Your assignment: The records below hold a stretch from the line with "R3: 68k (GND, N009) -> 68k (GND, N010)" through the line with "U9 pin TRIG: U9/THR -> GND"; return exactly those lines, ends included, and nothing more.

[The input Boundary: Start]

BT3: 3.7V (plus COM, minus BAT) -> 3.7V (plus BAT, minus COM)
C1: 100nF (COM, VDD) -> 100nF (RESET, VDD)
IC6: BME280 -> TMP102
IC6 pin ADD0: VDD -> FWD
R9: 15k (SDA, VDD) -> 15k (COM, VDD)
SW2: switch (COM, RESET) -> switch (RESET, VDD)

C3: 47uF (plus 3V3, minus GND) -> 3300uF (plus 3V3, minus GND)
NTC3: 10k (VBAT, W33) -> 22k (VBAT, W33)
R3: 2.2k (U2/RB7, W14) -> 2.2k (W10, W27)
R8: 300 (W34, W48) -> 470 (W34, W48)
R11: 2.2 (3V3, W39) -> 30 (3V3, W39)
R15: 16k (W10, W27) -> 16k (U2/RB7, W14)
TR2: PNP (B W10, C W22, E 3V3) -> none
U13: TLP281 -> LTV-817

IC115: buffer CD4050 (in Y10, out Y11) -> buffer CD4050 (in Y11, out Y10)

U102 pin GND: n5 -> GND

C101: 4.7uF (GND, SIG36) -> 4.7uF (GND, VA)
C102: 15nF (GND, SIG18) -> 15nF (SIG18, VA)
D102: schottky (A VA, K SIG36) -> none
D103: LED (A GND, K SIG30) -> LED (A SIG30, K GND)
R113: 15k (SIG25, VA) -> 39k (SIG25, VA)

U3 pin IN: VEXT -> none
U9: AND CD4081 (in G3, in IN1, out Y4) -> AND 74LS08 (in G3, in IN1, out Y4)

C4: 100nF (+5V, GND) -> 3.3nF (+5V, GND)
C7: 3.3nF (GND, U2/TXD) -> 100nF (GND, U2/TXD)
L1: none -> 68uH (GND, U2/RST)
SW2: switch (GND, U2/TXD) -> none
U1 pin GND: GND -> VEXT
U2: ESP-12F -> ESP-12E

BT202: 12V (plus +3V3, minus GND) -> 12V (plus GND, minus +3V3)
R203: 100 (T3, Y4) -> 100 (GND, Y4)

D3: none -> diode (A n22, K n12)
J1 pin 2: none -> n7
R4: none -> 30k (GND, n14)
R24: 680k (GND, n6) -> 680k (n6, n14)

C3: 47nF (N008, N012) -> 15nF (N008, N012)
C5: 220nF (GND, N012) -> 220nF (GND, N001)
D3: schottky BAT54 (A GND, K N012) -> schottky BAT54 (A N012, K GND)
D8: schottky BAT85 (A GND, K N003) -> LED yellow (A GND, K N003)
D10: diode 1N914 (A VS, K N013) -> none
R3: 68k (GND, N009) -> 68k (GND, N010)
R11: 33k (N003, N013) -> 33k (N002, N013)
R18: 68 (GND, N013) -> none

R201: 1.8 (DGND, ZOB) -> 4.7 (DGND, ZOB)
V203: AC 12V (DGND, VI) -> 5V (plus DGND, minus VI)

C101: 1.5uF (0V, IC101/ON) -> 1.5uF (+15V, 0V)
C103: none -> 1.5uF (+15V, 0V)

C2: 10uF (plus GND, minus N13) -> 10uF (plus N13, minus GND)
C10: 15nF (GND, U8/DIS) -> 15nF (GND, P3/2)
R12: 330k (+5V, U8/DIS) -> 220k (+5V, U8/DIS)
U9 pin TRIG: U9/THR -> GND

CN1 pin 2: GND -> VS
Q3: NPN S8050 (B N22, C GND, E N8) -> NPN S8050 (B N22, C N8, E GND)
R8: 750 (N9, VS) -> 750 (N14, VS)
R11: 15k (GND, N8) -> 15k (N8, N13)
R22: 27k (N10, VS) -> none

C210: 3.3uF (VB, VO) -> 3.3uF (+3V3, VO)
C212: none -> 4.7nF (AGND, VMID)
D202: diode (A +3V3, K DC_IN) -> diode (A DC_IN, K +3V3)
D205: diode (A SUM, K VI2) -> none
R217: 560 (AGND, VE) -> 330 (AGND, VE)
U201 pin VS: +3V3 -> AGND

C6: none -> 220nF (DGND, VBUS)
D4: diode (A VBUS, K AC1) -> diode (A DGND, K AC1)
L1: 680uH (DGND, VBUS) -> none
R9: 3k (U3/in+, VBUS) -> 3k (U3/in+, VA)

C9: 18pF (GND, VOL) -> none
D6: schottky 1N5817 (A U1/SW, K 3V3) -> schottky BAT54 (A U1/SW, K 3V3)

[The input Boundary: End]

Answer to the exercise:
R3: 68k (GND, N009) -> 68k (GND, N010)
R11: 33k (N003, N013) -> 33k (N002, N013)
R18: 68 (GND, N013) -> none

R201: 1.8 (DGND, ZOB) -> 4.7 (DGND, ZOB)
V203: AC 12V (DGND, VI) -> 5V (plus DGND, minus VI)

C101: 1.5uF (0V, IC101/ON) -> 1.5uF (+15V, 0V)
C103: none -> 1.5uF (+15V, 0V)

C2: 10uF (plus GND, minus N13) -> 10uF (plus N13, minus GND)
C10: 15nF (GND, U8/DIS) -> 15nF (GND, P3/2)
R12: 330k (+5V, U8/DIS) -> 220k (+5V, U8/DIS)
U9 pin TRIG: U9/THR -> GND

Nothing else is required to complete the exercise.